Object transformation records |
"""
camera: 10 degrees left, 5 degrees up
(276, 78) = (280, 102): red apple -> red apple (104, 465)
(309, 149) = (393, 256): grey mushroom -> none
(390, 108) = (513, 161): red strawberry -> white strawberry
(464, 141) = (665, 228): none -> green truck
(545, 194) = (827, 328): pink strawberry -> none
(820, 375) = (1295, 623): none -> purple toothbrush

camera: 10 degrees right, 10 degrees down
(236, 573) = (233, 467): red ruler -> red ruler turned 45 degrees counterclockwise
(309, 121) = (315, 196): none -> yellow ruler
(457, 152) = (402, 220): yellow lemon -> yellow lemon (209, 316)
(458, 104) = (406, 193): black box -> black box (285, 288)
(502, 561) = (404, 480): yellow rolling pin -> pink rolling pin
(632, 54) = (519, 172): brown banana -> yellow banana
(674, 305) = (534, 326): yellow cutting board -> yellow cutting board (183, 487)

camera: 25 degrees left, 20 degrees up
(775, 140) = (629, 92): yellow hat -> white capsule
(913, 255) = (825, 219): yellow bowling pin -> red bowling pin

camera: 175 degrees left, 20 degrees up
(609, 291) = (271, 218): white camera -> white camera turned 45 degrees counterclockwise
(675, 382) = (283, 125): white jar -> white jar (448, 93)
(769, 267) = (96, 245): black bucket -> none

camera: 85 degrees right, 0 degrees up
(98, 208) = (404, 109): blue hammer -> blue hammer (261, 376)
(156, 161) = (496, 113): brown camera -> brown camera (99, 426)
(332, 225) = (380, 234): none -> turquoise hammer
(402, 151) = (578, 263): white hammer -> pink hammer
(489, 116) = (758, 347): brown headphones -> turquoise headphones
"""
Action item | The line containing "camera: 25 degrees left, 20 degrees up" marks the end: copy exactly every line from the top of the data above down to it, that line included.

Exercise result |
camera: 10 degrees left, 5 degrees up
(276, 78) = (280, 102): red apple -> red apple (104, 465)
(309, 149) = (393, 256): grey mushroom -> none
(390, 108) = (513, 161): red strawberry -> white strawberry
(464, 141) = (665, 228): none -> green truck
(545, 194) = (827, 328): pink strawberry -> none
(820, 375) = (1295, 623): none -> purple toothbrush

camera: 10 degrees right, 10 degrees down
(236, 573) = (233, 467): red ruler -> red ruler turned 45 degrees counterclockwise
(309, 121) = (315, 196): none -> yellow ruler
(457, 152) = (402, 220): yellow lemon -> yellow lemon (209, 316)
(458, 104) = (406, 193): black box -> black box (285, 288)
(502, 561) = (404, 480): yellow rolling pin -> pink rolling pin
(632, 54) = (519, 172): brown banana -> yellow banana
(674, 305) = (534, 326): yellow cutting board -> yellow cutting board (183, 487)

camera: 25 degrees left, 20 degrees up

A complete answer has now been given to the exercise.